* Task instructions *
What you produce should be an exact transcription of the data, minus any pictures.

====== Material supplied ======

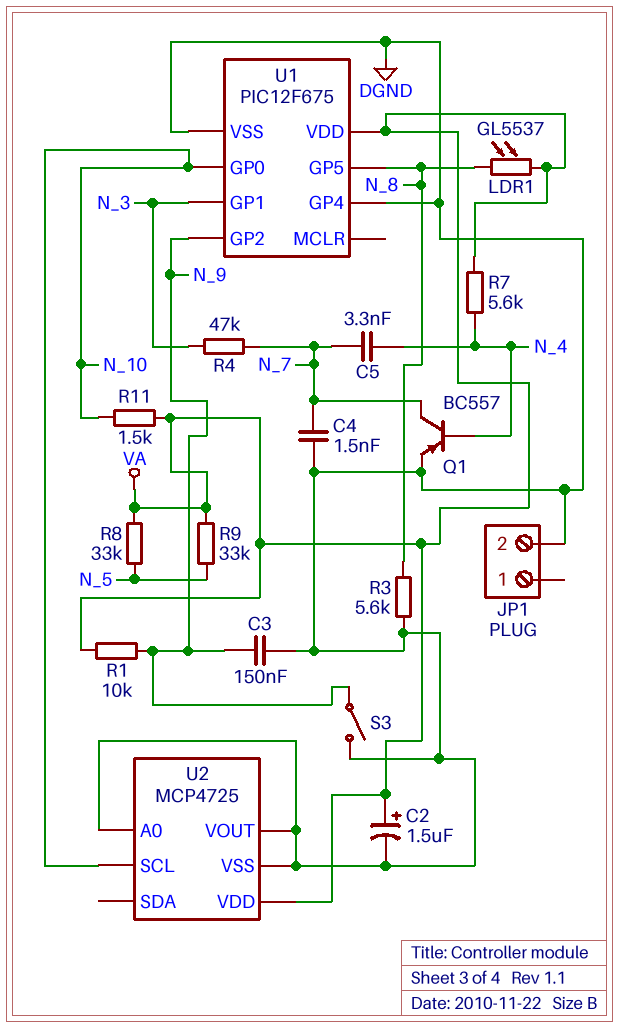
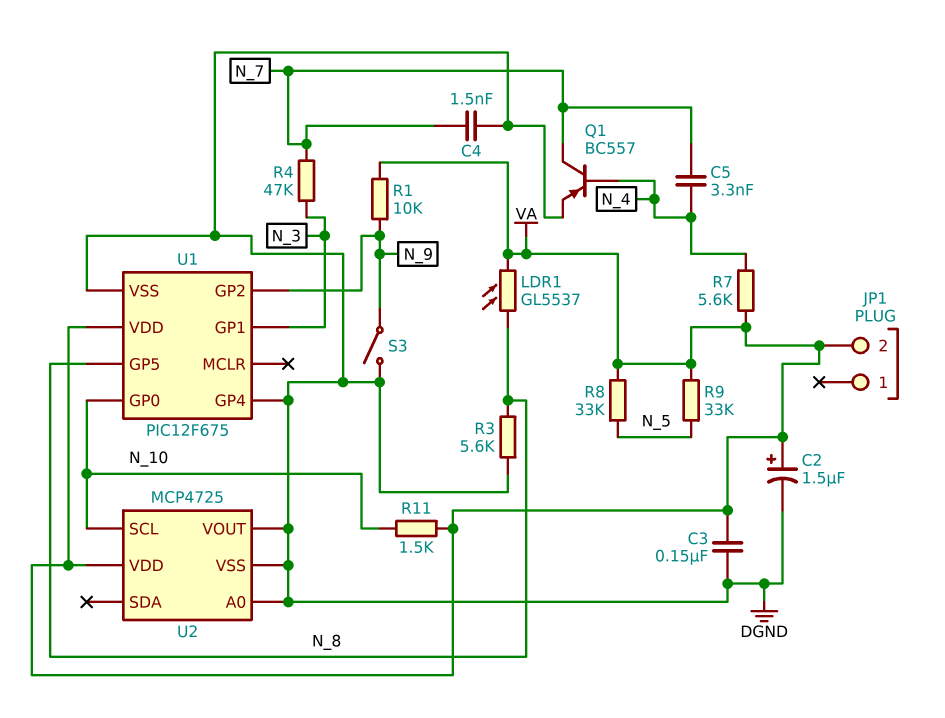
C3: 150nF (DGND, N_9) -> 150nF (DGND, VA)
JP1 pin 2: DGND -> VA

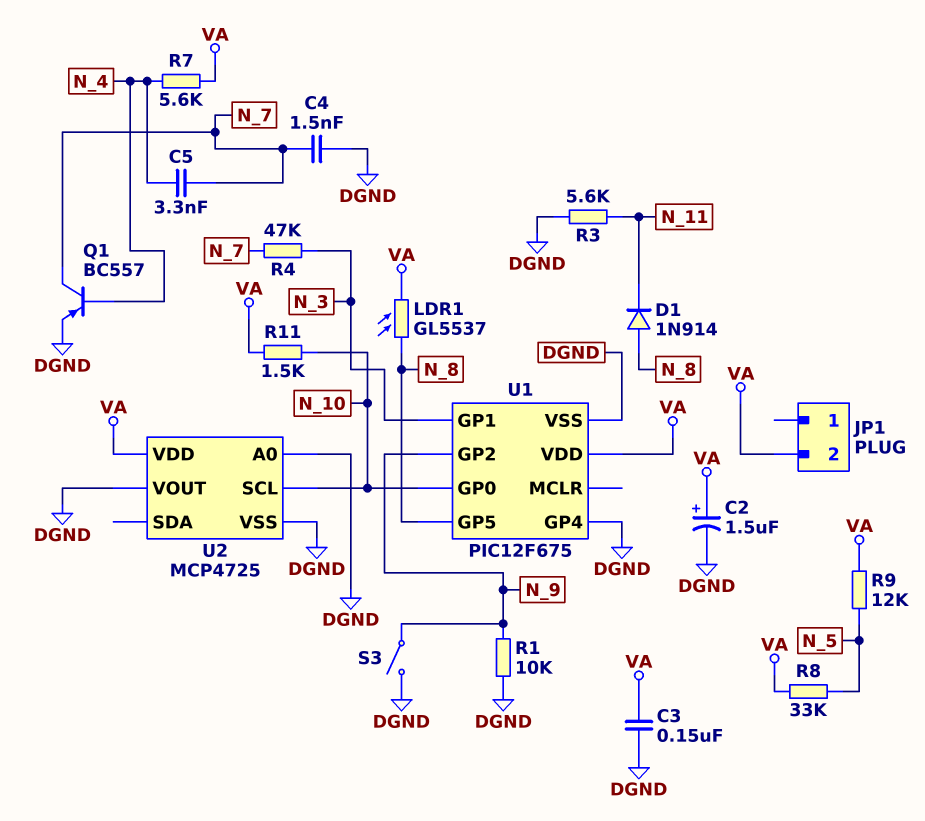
D1: none -> diode 1N914 (A N_8, K N_11)
R1: 10k (N_9, VA) -> 10k (DGND, N_9)
R3: 5.6k (DGND, N_8) -> 5.6k (DGND, N_11)
R9: 33k (N_5, VA) -> 12k (N_5, VA)

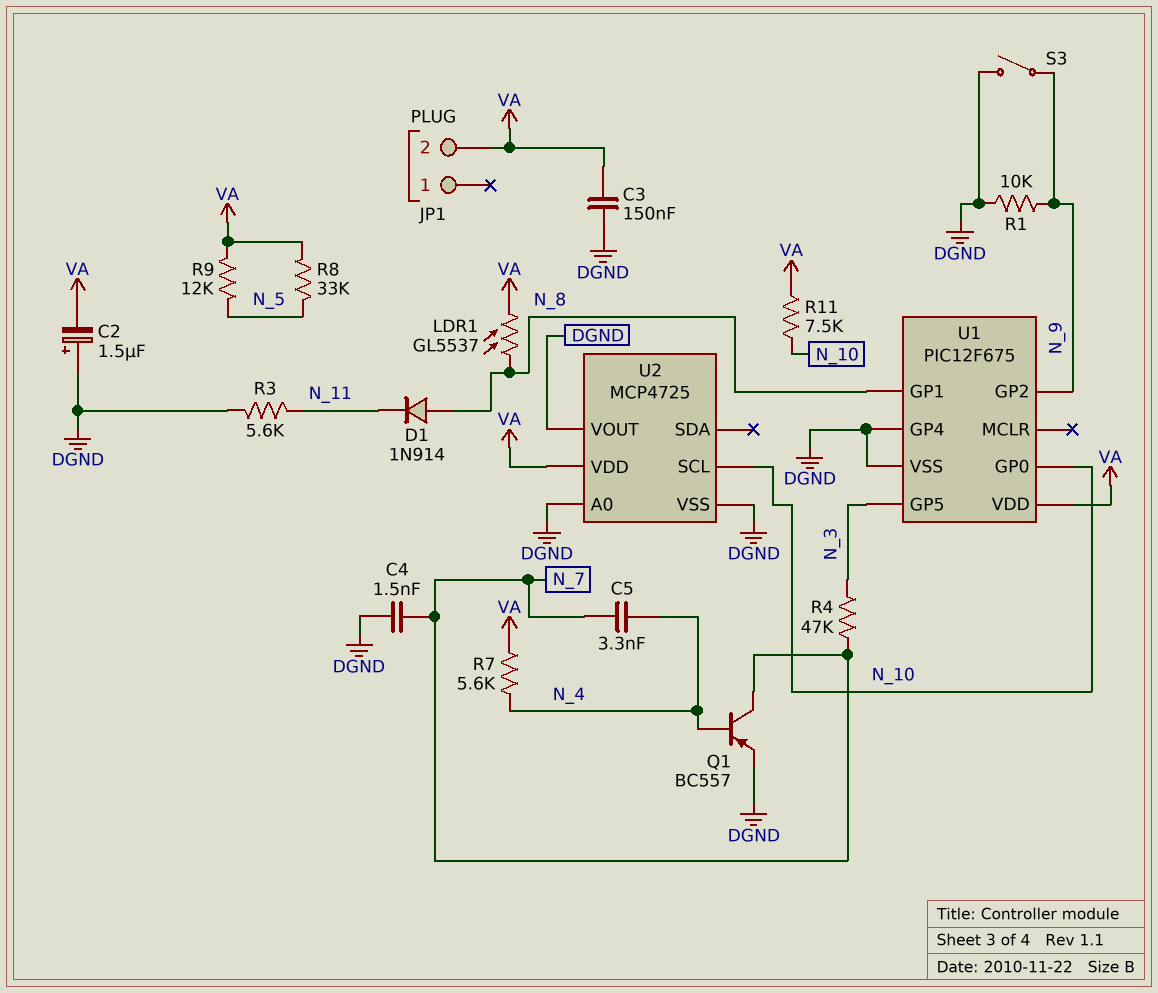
C2: 1.5uF (plus VA, minus DGND) -> 1.5uF (plus DGND, minus VA)
R11: 1.5k (N_10, VA) -> 7.5k (N_10, VA)
U1 pin GP1: N_3 -> N_8
U1 pin GP5: N_8 -> N_3

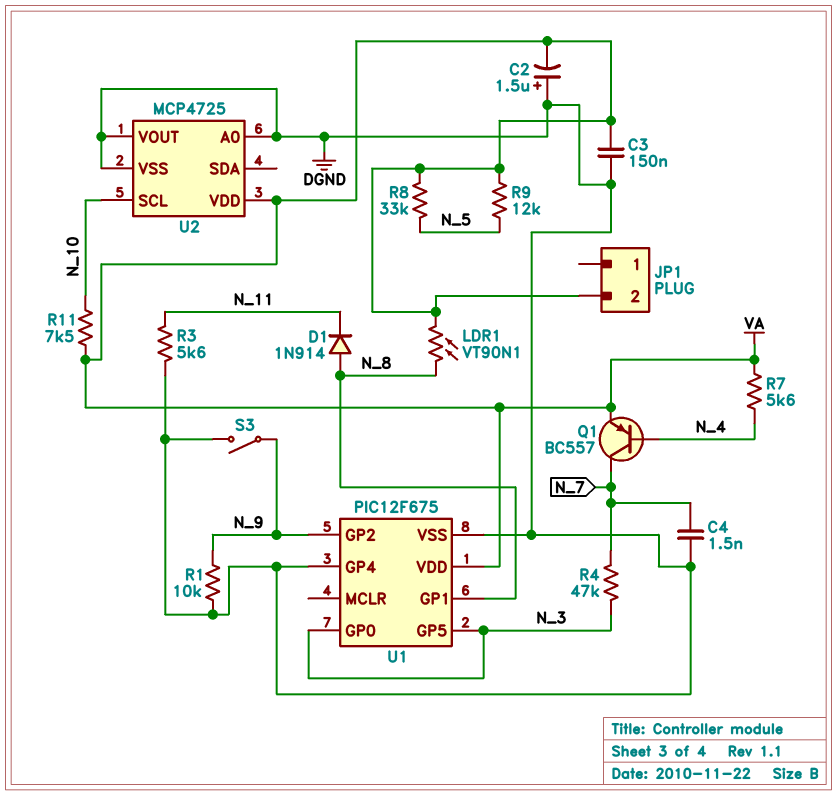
C5: 3.3nF (N_4, N_7) -> none
LDR1: GL5537 (N_8, VA) -> VT90N1 (N_8, VA)
Q1: PNP BC557 (B N_4, C N_7, E DGND) -> PNP BC557 (B N_4, C N_7, E VA)
U1 pin GP0: N_10 -> N_3

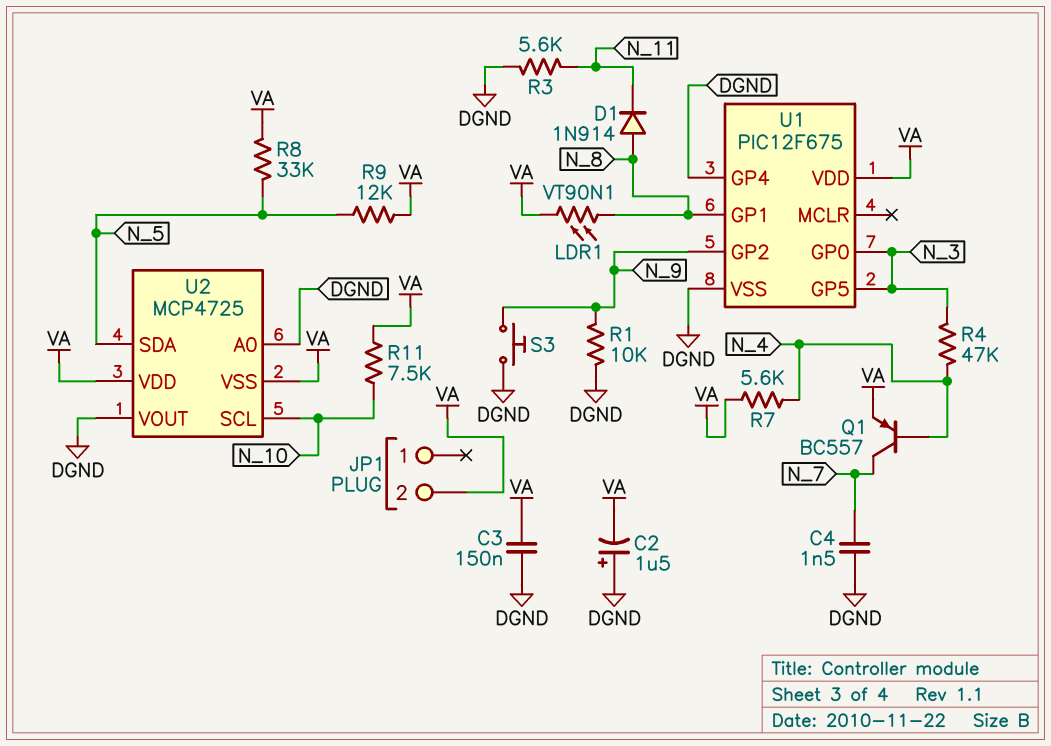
R4: 47k (N_3, N_7) -> 47k (N_3, N_4)
S3: switch (DGND, N_9) -> button (DGND, N_9)
U2 pin SDA: none -> N_5
U2 pin VSS: DGND -> VA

======

* Output for this exercise *
C3: 150nF (DGND, N_9) -> 150nF (DGND, VA)
JP1 pin 2: DGND -> VA

D1: none -> diode 1N914 (A N_8, K N_11)
R1: 10k (N_9, VA) -> 10k (DGND, N_9)
R3: 5.6k (DGND, N_8) -> 5.6k (DGND, N_11)
R9: 33k (N_5, VA) -> 12k (N_5, VA)

C2: 1.5uF (plus VA, minus DGND) -> 1.5uF (plus DGND, minus VA)
R11: 1.5k (N_10, VA) -> 7.5k (N_10, VA)
U1 pin GP1: N_3 -> N_8
U1 pin GP5: N_8 -> N_3

C5: 3.3nF (N_4, N_7) -> none
LDR1: GL5537 (N_8, VA) -> VT90N1 (N_8, VA)
Q1: PNP BC557 (B N_4, C N_7, E DGND) -> PNP BC557 (B N_4, C N_7, E VA)
U1 pin GP0: N_10 -> N_3

R4: 47k (N_3, N_7) -> 47k (N_3, N_4)
S3: switch (DGND, N_9) -> button (DGND, N_9)
U2 pin SDA: none -> N_5
U2 pin VSS: DGND -> VA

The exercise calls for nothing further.